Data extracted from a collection
Start of Block
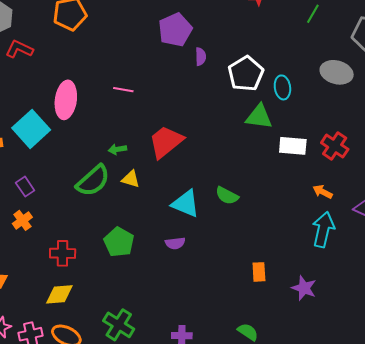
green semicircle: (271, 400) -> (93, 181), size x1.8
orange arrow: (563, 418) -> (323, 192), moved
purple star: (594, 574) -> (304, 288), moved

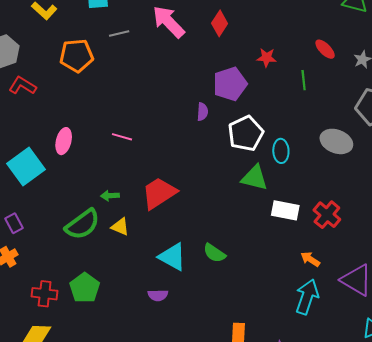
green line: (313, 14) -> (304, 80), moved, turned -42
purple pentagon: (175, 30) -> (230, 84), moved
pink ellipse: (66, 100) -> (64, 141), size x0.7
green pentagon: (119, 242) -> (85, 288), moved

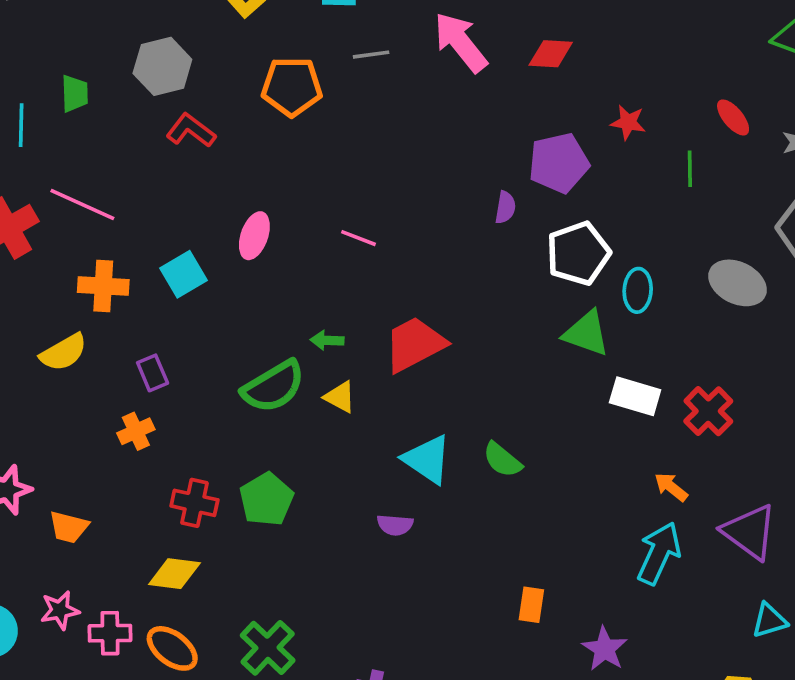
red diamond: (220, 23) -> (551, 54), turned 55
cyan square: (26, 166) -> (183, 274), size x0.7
End of Block
### [Exercise requirements]
Output nothing but the lines from the one that contains "red diamond: (220, 23)" through the final line of the entries above, exactly as they appear.

### [Your solution]
red diamond: (220, 23) -> (551, 54), turned 55
cyan square: (26, 166) -> (183, 274), size x0.7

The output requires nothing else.